• **Data supplied**:

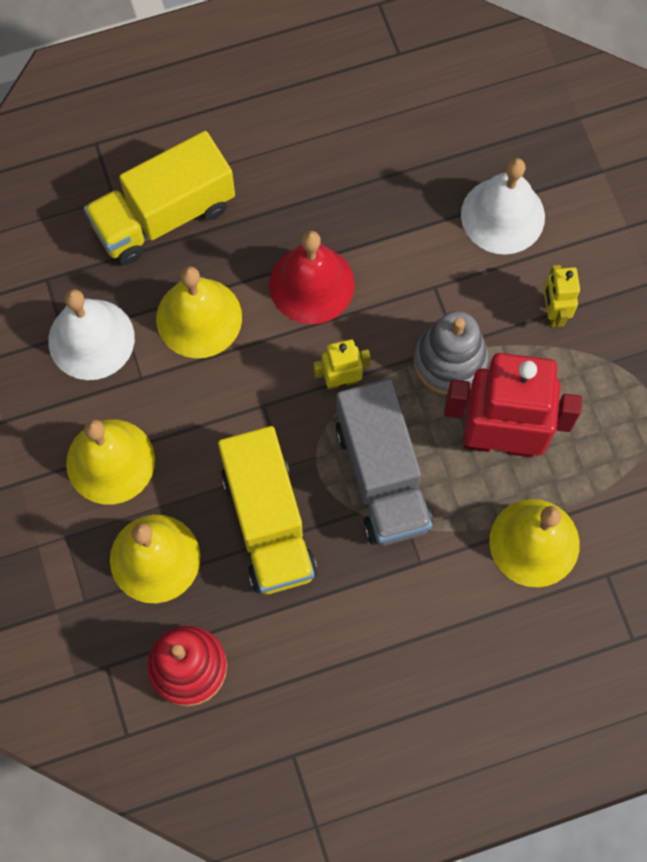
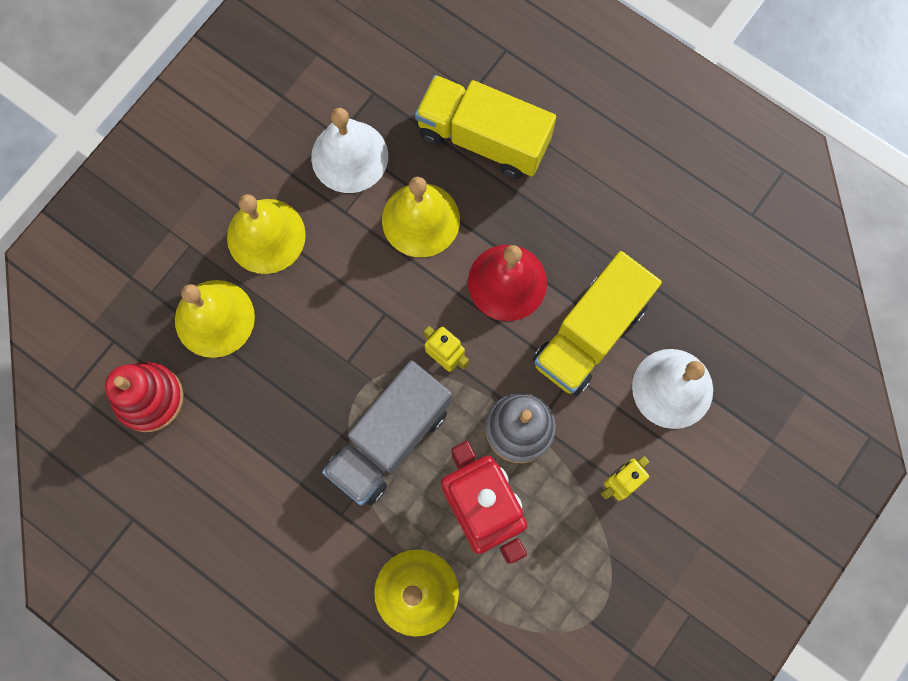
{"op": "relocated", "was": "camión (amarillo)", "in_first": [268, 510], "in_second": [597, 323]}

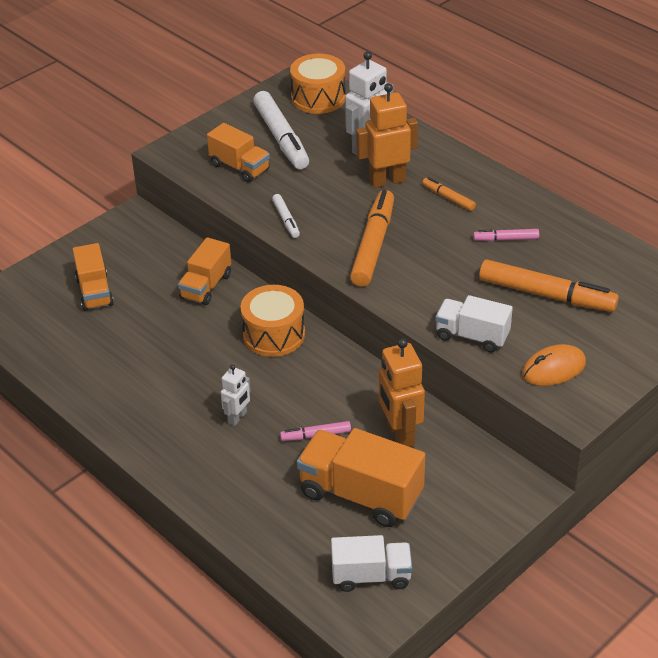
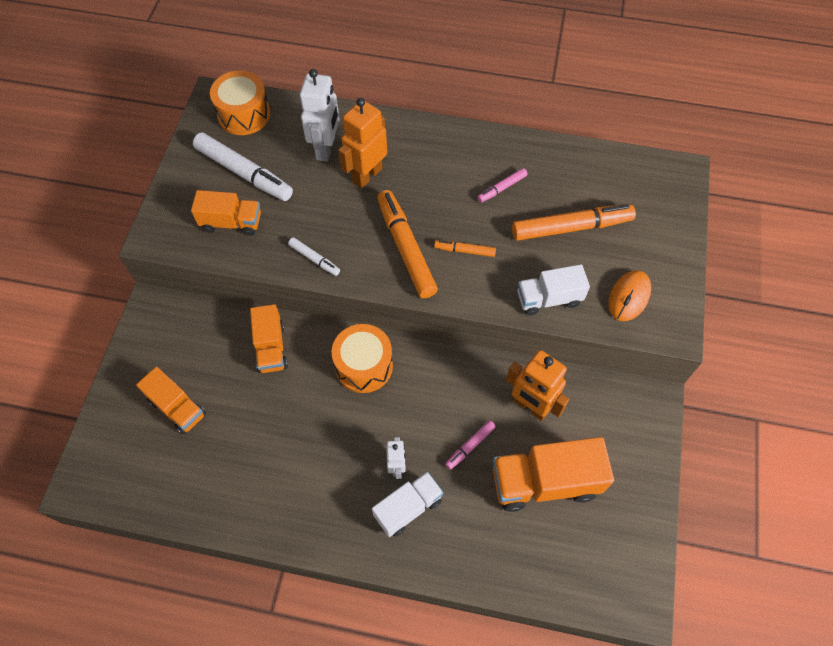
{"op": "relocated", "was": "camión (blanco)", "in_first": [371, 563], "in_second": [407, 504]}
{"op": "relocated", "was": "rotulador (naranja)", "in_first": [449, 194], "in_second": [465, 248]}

==

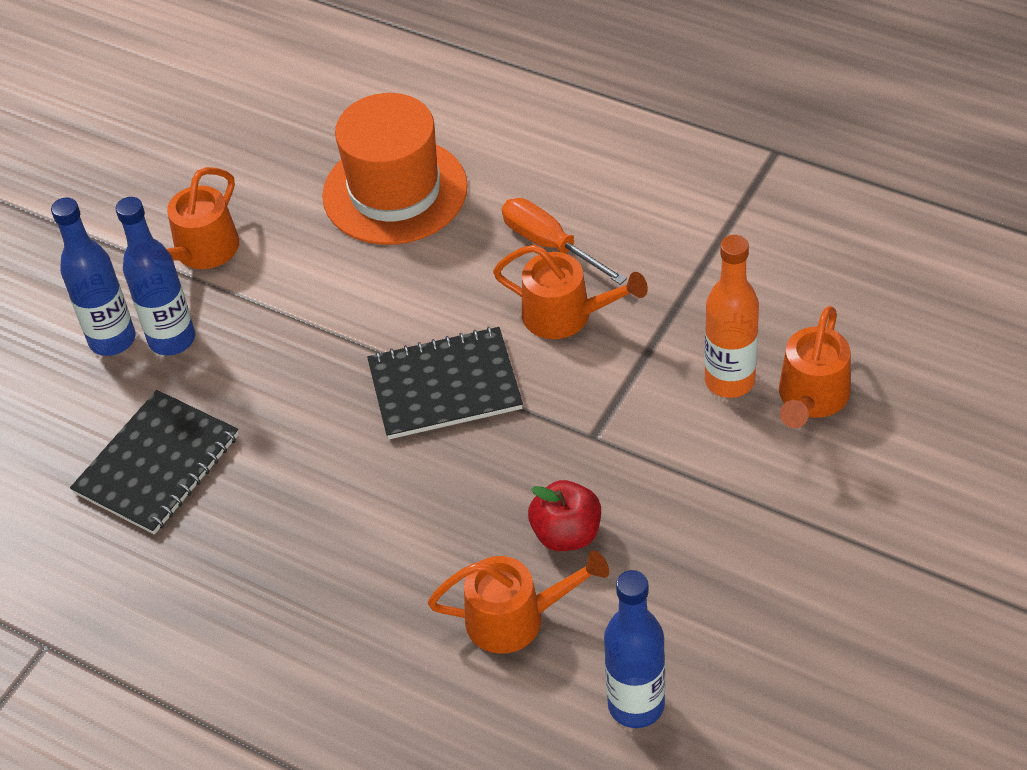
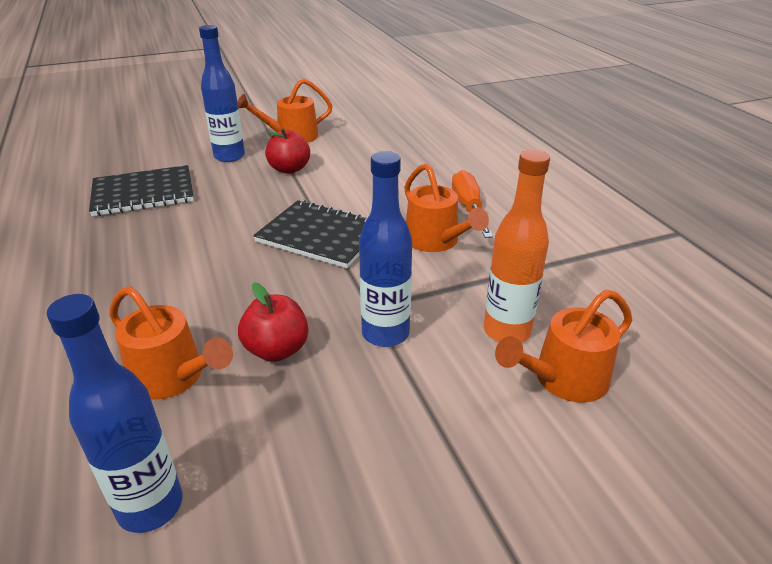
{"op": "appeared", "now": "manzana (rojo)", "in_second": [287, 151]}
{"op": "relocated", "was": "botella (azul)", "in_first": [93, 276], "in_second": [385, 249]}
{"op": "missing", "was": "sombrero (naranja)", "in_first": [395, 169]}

...

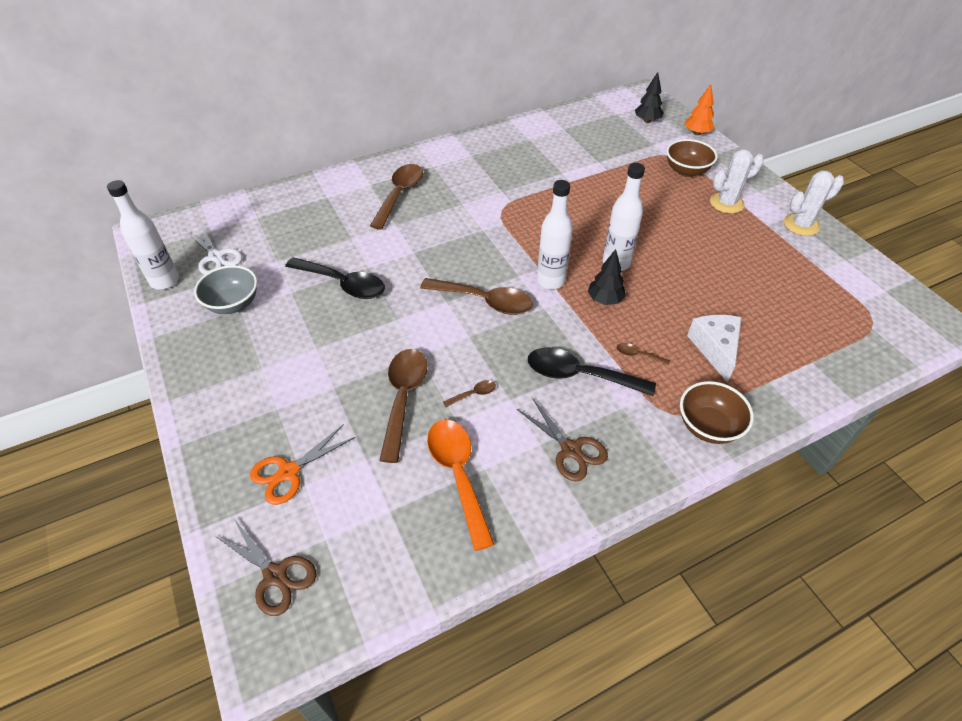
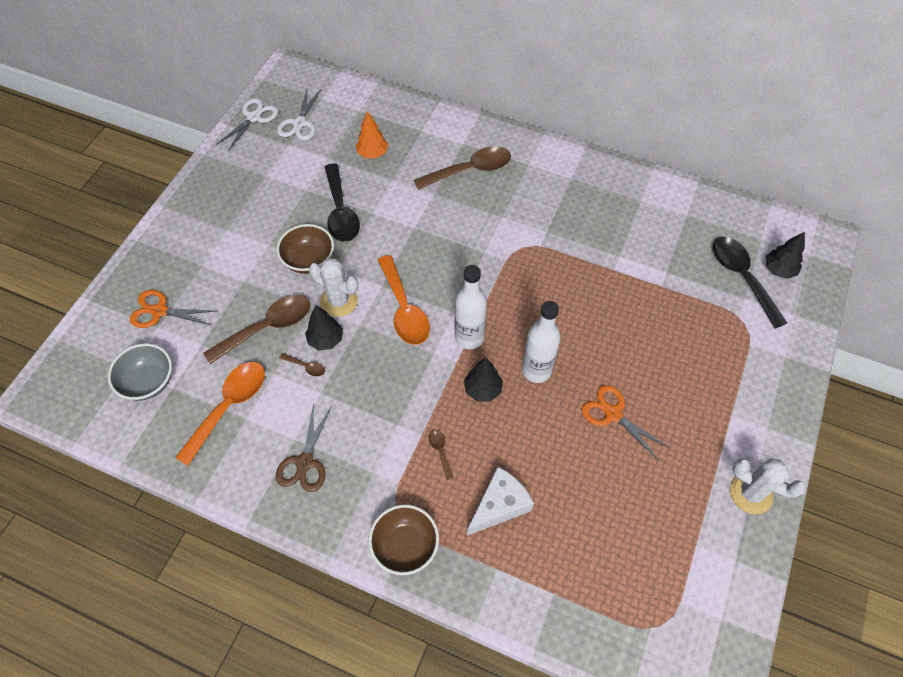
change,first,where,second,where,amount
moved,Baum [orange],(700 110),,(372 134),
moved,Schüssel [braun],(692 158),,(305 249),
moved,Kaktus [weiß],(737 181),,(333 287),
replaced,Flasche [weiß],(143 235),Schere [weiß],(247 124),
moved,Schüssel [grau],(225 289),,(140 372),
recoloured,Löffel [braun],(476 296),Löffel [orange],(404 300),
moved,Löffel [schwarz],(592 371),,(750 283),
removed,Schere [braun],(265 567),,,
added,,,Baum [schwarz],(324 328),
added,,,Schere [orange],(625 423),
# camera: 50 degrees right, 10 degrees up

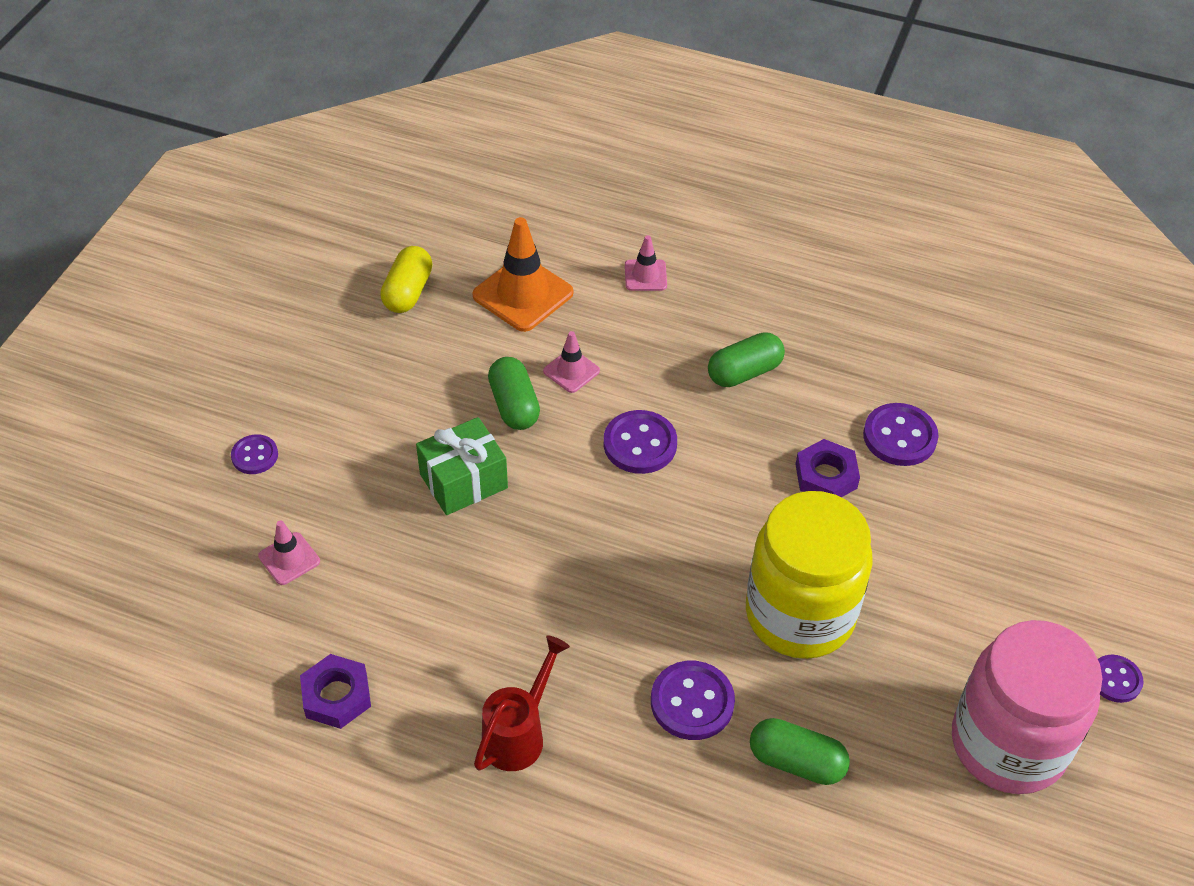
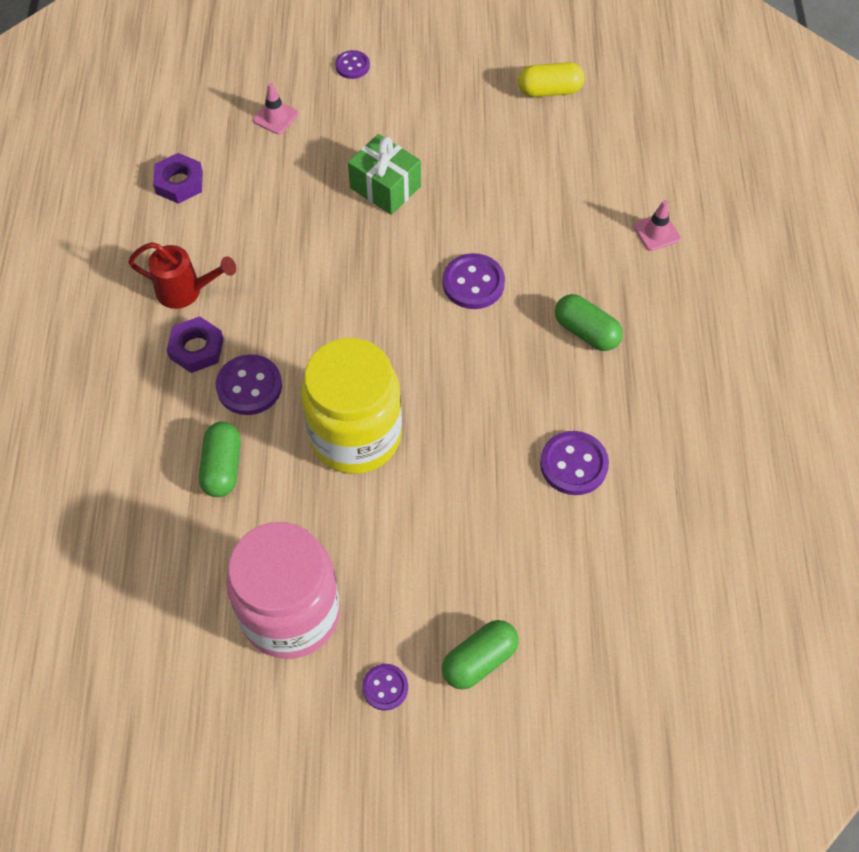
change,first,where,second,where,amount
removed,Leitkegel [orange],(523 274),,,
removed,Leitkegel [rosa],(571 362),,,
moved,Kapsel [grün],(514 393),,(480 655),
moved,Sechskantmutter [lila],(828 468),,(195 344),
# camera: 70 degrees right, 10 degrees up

• **Exercise brief**: Using the entries above, give again exactly the lines from the line holding "moved,Schüssel [braun],(692 158),,(305" through the line holding "recoloured,Löffel [braun],(476 296),Löffel". Include both end lines and nothing else.

• **Answer space**:
moved,Schüssel [braun],(692 158),,(305 249),
moved,Kaktus [weiß],(737 181),,(333 287),
replaced,Flasche [weiß],(143 235),Schere [weiß],(247 124),
moved,Schüssel [grau],(225 289),,(140 372),
recoloured,Löffel [braun],(476 296),Löffel [orange],(404 300),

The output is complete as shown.